Problem to work on –
Starting at the line with "V2: 9V (plus", retype each line exactly up to and including the final line of the records below.

[Version difference data]
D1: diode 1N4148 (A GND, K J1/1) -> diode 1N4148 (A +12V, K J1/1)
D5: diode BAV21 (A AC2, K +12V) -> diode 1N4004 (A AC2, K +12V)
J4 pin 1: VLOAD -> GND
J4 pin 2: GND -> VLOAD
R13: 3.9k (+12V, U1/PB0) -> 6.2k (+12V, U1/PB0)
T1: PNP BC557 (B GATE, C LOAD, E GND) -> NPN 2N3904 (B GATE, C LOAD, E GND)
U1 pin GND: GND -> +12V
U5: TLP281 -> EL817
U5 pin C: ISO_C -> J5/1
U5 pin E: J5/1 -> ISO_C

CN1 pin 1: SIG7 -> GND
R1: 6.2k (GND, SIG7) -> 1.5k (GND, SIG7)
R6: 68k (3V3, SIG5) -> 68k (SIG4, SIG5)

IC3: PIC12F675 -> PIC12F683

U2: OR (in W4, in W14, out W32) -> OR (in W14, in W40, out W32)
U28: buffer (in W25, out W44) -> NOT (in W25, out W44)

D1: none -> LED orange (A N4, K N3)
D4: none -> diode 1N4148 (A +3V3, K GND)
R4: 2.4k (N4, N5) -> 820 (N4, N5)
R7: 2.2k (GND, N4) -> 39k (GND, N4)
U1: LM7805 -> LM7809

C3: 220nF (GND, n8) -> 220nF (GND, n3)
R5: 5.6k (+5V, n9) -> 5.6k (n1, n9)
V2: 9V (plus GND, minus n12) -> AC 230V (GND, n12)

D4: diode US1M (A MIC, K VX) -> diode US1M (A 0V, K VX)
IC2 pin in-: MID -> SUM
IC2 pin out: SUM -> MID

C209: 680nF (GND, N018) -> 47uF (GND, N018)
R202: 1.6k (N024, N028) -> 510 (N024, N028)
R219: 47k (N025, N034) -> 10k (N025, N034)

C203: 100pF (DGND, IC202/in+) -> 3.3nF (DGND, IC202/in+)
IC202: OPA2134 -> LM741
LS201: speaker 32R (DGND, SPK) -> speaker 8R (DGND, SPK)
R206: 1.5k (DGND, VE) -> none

Solved problem –
V2: 9V (plus GND, minus n12) -> AC 230V (GND, n12)

D4: diode US1M (A MIC, K VX) -> diode US1M (A 0V, K VX)
IC2 pin in-: MID -> SUM
IC2 pin out: SUM -> MID

C209: 680nF (GND, N018) -> 47uF (GND, N018)
R202: 1.6k (N024, N028) -> 510 (N024, N028)
R219: 47k (N025, N034) -> 10k (N025, N034)

C203: 100pF (DGND, IC202/in+) -> 3.3nF (DGND, IC202/in+)
IC202: OPA2134 -> LM741
LS201: speaker 32R (DGND, SPK) -> speaker 8R (DGND, SPK)
R206: 1.5k (DGND, VE) -> none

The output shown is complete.